== GIVEN RECORDS ==

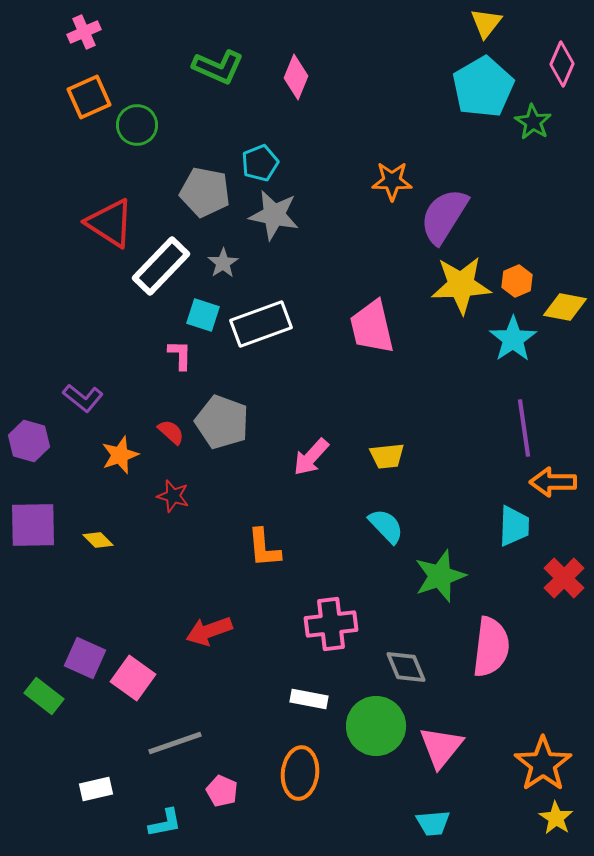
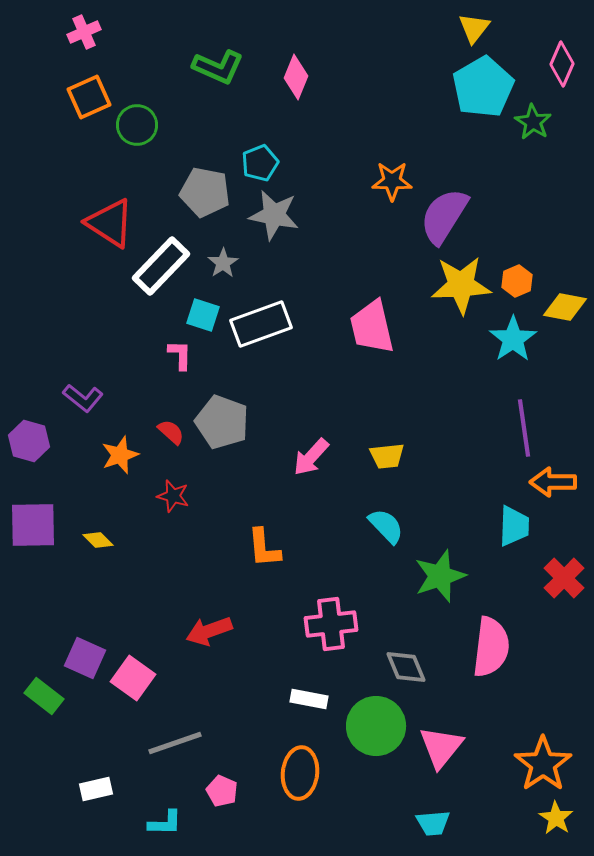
yellow triangle at (486, 23): moved 12 px left, 5 px down
cyan L-shape at (165, 823): rotated 12 degrees clockwise
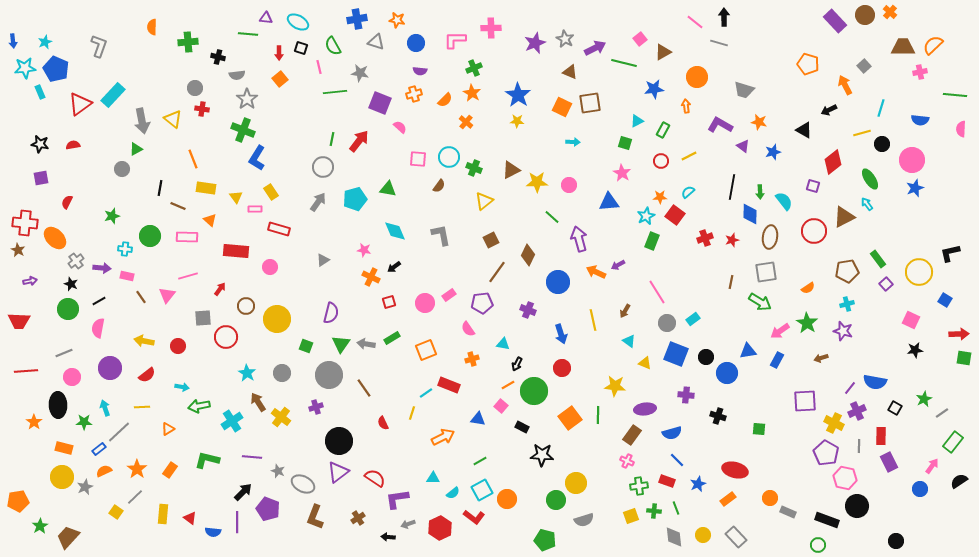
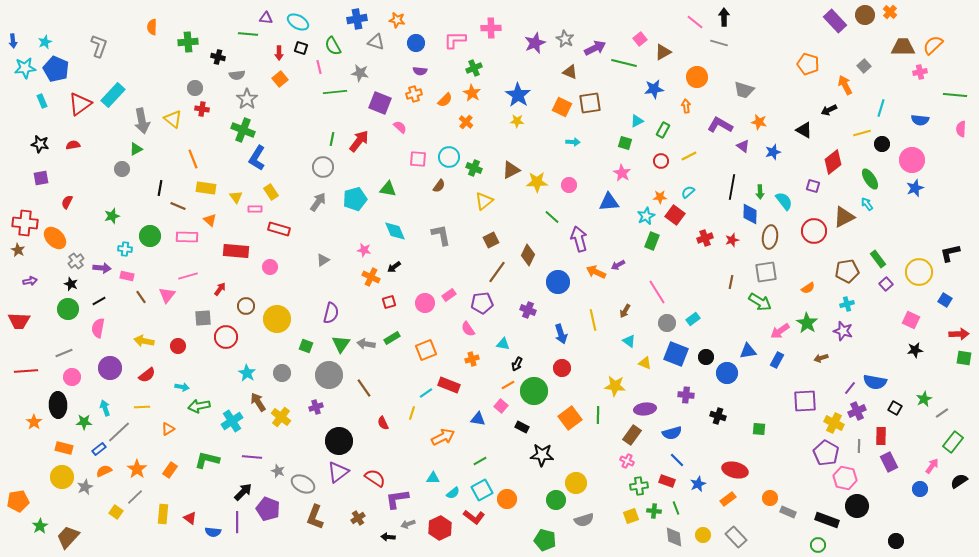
cyan rectangle at (40, 92): moved 2 px right, 9 px down
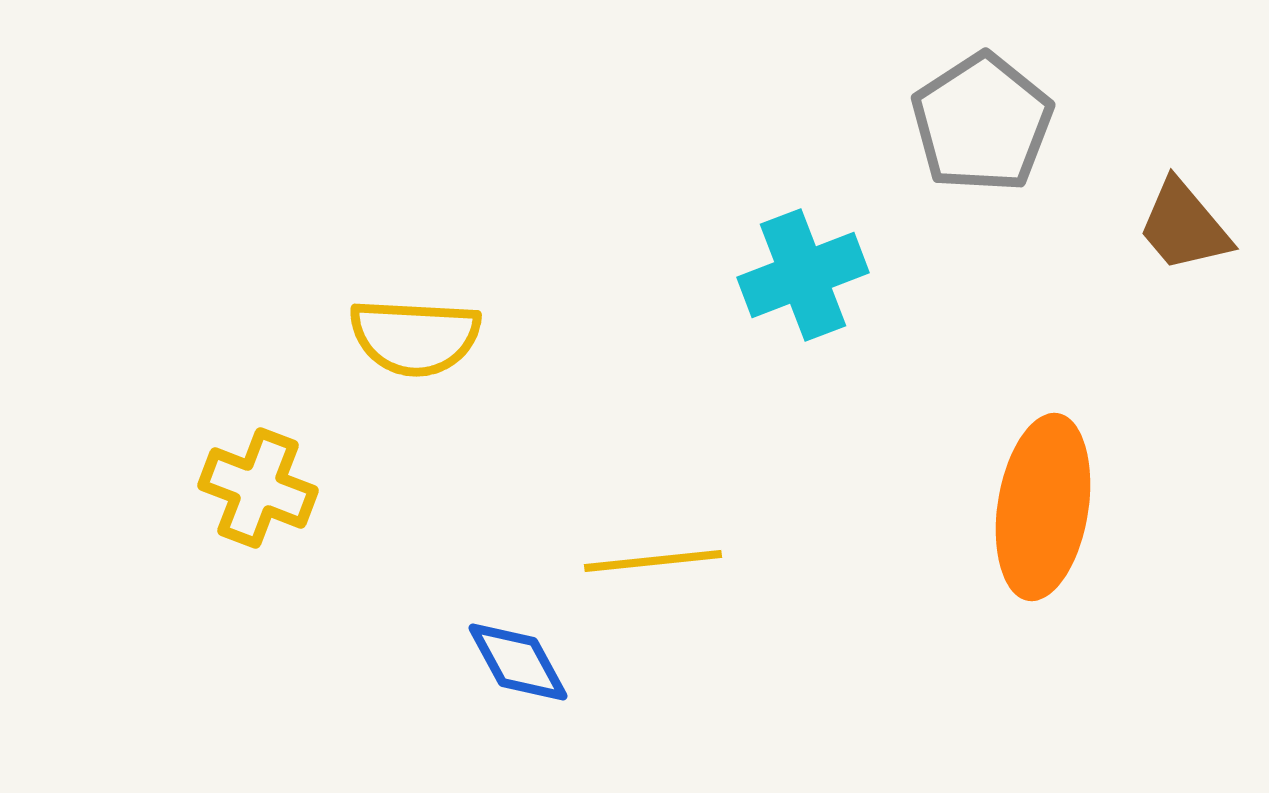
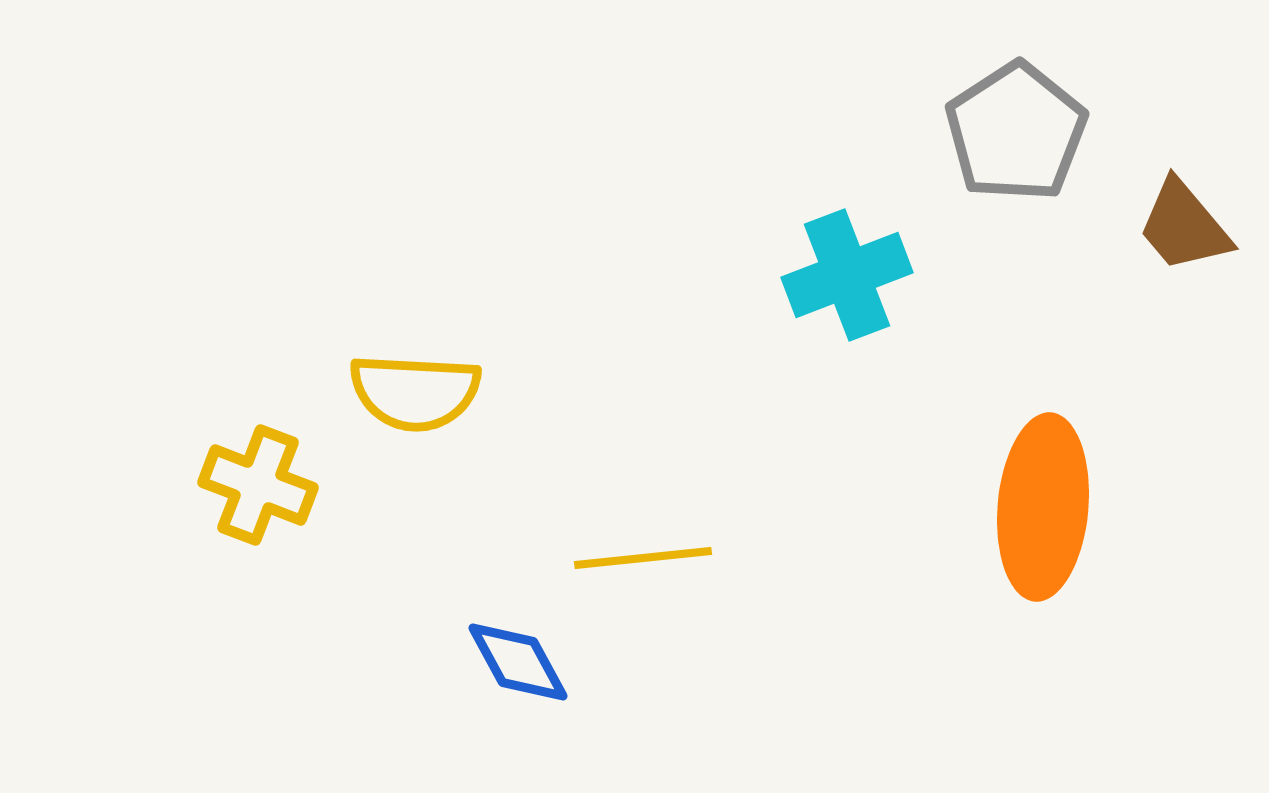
gray pentagon: moved 34 px right, 9 px down
cyan cross: moved 44 px right
yellow semicircle: moved 55 px down
yellow cross: moved 3 px up
orange ellipse: rotated 4 degrees counterclockwise
yellow line: moved 10 px left, 3 px up
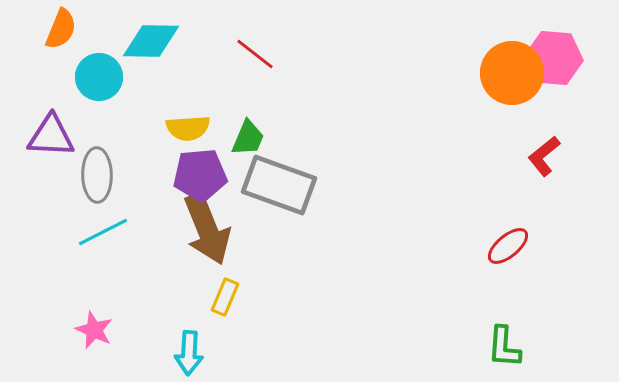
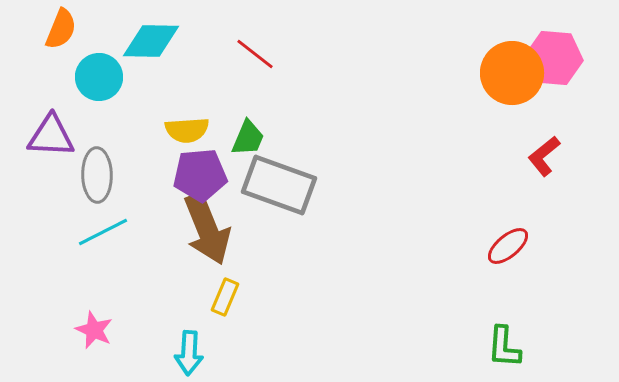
yellow semicircle: moved 1 px left, 2 px down
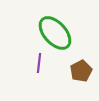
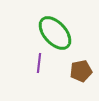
brown pentagon: rotated 15 degrees clockwise
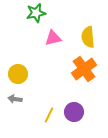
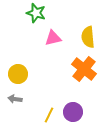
green star: rotated 30 degrees clockwise
orange cross: rotated 15 degrees counterclockwise
purple circle: moved 1 px left
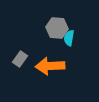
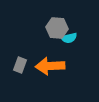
cyan semicircle: rotated 112 degrees counterclockwise
gray rectangle: moved 6 px down; rotated 14 degrees counterclockwise
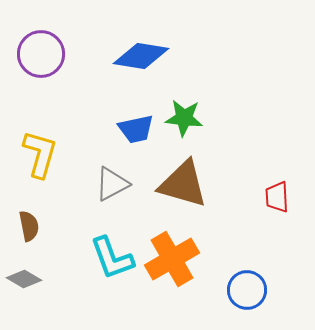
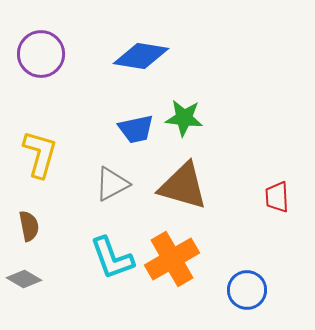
brown triangle: moved 2 px down
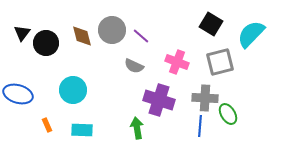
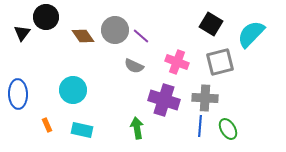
gray circle: moved 3 px right
brown diamond: moved 1 px right; rotated 20 degrees counterclockwise
black circle: moved 26 px up
blue ellipse: rotated 72 degrees clockwise
purple cross: moved 5 px right
green ellipse: moved 15 px down
cyan rectangle: rotated 10 degrees clockwise
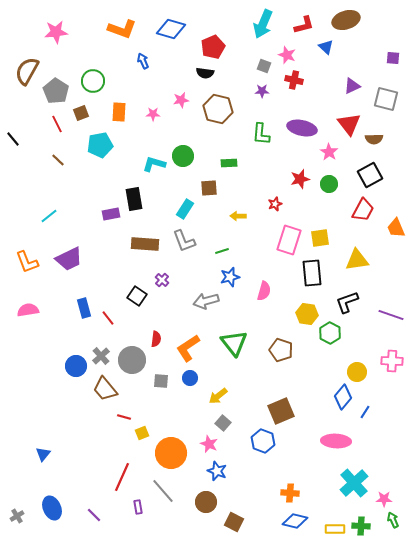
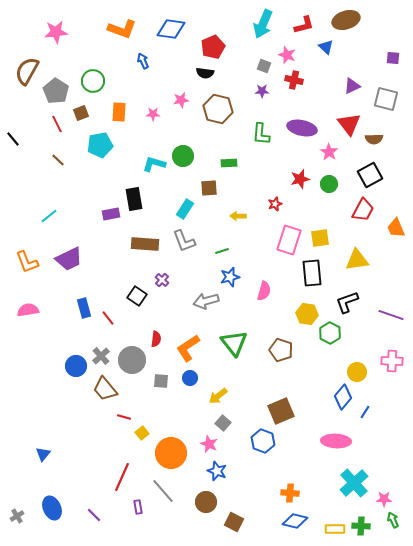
blue diamond at (171, 29): rotated 8 degrees counterclockwise
yellow square at (142, 433): rotated 16 degrees counterclockwise
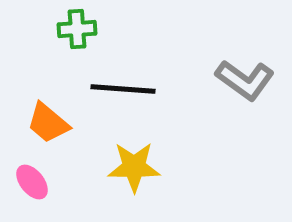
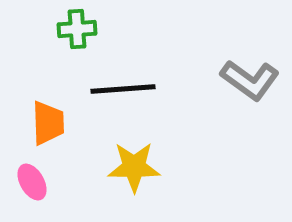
gray L-shape: moved 5 px right
black line: rotated 8 degrees counterclockwise
orange trapezoid: rotated 132 degrees counterclockwise
pink ellipse: rotated 9 degrees clockwise
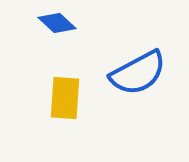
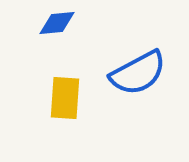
blue diamond: rotated 48 degrees counterclockwise
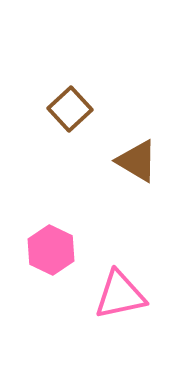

== WHAT IS REQUIRED ==
Please repeat the data word for word, from the line with "gray circle: moved 3 px right" through the end of the data, and leave the pictures out of your answer.

== COMPLETED EXERCISE ==
gray circle: moved 3 px right
brown diamond: moved 1 px right; rotated 20 degrees counterclockwise
black circle: moved 26 px up
blue ellipse: rotated 72 degrees clockwise
purple cross: moved 5 px right
green ellipse: moved 15 px down
cyan rectangle: rotated 10 degrees clockwise
blue diamond at (171, 29): rotated 8 degrees counterclockwise
yellow square at (142, 433): rotated 16 degrees counterclockwise
gray L-shape: moved 5 px right
black line: rotated 8 degrees counterclockwise
orange trapezoid: rotated 132 degrees counterclockwise
pink ellipse: rotated 9 degrees clockwise
blue diamond: rotated 48 degrees counterclockwise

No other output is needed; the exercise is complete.